(PROVIDED INFORMATION Opens)

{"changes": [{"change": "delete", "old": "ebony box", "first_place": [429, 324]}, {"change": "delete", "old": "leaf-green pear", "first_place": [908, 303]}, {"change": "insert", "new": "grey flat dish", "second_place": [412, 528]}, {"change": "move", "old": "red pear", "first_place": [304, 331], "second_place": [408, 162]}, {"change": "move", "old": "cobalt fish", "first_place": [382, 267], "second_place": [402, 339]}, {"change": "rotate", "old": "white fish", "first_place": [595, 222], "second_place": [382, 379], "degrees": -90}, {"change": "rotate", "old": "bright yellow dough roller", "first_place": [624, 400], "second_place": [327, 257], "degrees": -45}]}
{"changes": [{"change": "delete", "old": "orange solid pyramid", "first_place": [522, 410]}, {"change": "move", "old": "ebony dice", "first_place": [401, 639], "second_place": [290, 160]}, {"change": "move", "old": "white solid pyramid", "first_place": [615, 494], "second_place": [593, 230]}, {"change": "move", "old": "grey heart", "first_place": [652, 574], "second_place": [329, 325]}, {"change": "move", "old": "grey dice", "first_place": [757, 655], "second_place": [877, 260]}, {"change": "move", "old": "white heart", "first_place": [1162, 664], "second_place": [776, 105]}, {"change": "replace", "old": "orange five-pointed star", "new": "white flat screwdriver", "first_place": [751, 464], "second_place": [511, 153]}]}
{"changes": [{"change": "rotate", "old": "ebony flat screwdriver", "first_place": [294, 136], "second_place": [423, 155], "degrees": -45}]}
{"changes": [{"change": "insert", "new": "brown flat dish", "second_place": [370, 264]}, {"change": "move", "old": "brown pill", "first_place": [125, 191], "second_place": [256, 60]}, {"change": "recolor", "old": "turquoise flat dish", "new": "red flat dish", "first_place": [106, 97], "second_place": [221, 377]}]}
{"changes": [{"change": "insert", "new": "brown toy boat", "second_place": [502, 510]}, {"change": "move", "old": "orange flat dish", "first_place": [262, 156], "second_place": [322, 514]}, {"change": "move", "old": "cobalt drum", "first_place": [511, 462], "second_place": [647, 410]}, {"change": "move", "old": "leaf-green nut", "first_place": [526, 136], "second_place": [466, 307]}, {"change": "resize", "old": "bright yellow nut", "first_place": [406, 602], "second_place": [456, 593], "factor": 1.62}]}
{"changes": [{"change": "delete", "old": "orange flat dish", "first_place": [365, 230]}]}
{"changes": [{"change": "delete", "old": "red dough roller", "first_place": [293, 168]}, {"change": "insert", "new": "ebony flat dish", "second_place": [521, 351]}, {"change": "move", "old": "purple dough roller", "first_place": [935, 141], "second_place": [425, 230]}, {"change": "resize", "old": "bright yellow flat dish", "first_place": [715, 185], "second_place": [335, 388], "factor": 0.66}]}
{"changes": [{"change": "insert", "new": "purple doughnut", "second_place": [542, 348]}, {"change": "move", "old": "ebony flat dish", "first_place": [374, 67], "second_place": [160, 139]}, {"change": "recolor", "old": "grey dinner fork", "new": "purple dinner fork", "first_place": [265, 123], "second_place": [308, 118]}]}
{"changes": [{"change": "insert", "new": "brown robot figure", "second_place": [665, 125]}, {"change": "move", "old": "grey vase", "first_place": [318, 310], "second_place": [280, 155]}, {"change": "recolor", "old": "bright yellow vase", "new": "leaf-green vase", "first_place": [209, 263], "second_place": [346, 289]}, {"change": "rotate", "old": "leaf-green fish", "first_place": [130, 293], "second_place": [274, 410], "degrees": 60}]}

(PROVIDED INFORMATION Closes)

• _WORK ORDER_: All records shown above are to be reproduced without any alteration.

• _TASK ANSWER_:
{"changes": [{"change": "delete", "old": "ebony box", "first_place": [429, 324]}, {"change": "delete", "old": "leaf-green pear", "first_place": [908, 303]}, {"change": "insert", "new": "grey flat dish", "second_place": [412, 528]}, {"change": "move", "old": "red pear", "first_place": [304, 331], "second_place": [408, 162]}, {"change": "move", "old": "cobalt fish", "first_place": [382, 267], "second_place": [402, 339]}, {"change": "rotate", "old": "white fish", "first_place": [595, 222], "second_place": [382, 379], "degrees": -90}, {"change": "rotate", "old": "bright yellow dough roller", "first_place": [624, 400], "second_place": [327, 257], "degrees": -45}]}
{"changes": [{"change": "delete", "old": "orange solid pyramid", "first_place": [522, 410]}, {"change": "move", "old": "ebony dice", "first_place": [401, 639], "second_place": [290, 160]}, {"change": "move", "old": "white solid pyramid", "first_place": [615, 494], "second_place": [593, 230]}, {"change": "move", "old": "grey heart", "first_place": [652, 574], "second_place": [329, 325]}, {"change": "move", "old": "grey dice", "first_place": [757, 655], "second_place": [877, 260]}, {"change": "move", "old": "white heart", "first_place": [1162, 664], "second_place": [776, 105]}, {"change": "replace", "old": "orange five-pointed star", "new": "white flat screwdriver", "first_place": [751, 464], "second_place": [511, 153]}]}
{"changes": [{"change": "rotate", "old": "ebony flat screwdriver", "first_place": [294, 136], "second_place": [423, 155], "degrees": -45}]}
{"changes": [{"change": "insert", "new": "brown flat dish", "second_place": [370, 264]}, {"change": "move", "old": "brown pill", "first_place": [125, 191], "second_place": [256, 60]}, {"change": "recolor", "old": "turquoise flat dish", "new": "red flat dish", "first_place": [106, 97], "second_place": [221, 377]}]}
{"changes": [{"change": "insert", "new": "brown toy boat", "second_place": [502, 510]}, {"change": "move", "old": "orange flat dish", "first_place": [262, 156], "second_place": [322, 514]}, {"change": "move", "old": "cobalt drum", "first_place": [511, 462], "second_place": [647, 410]}, {"change": "move", "old": "leaf-green nut", "first_place": [526, 136], "second_place": [466, 307]}, {"change": "resize", "old": "bright yellow nut", "first_place": [406, 602], "second_place": [456, 593], "factor": 1.62}]}
{"changes": [{"change": "delete", "old": "orange flat dish", "first_place": [365, 230]}]}
{"changes": [{"change": "delete", "old": "red dough roller", "first_place": [293, 168]}, {"change": "insert", "new": "ebony flat dish", "second_place": [521, 351]}, {"change": "move", "old": "purple dough roller", "first_place": [935, 141], "second_place": [425, 230]}, {"change": "resize", "old": "bright yellow flat dish", "first_place": [715, 185], "second_place": [335, 388], "factor": 0.66}]}
{"changes": [{"change": "insert", "new": "purple doughnut", "second_place": [542, 348]}, {"change": "move", "old": "ebony flat dish", "first_place": [374, 67], "second_place": [160, 139]}, {"change": "recolor", "old": "grey dinner fork", "new": "purple dinner fork", "first_place": [265, 123], "second_place": [308, 118]}]}
{"changes": [{"change": "insert", "new": "brown robot figure", "second_place": [665, 125]}, {"change": "move", "old": "grey vase", "first_place": [318, 310], "second_place": [280, 155]}, {"change": "recolor", "old": "bright yellow vase", "new": "leaf-green vase", "first_place": [209, 263], "second_place": [346, 289]}, {"change": "rotate", "old": "leaf-green fish", "first_place": [130, 293], "second_place": [274, 410], "degrees": 60}]}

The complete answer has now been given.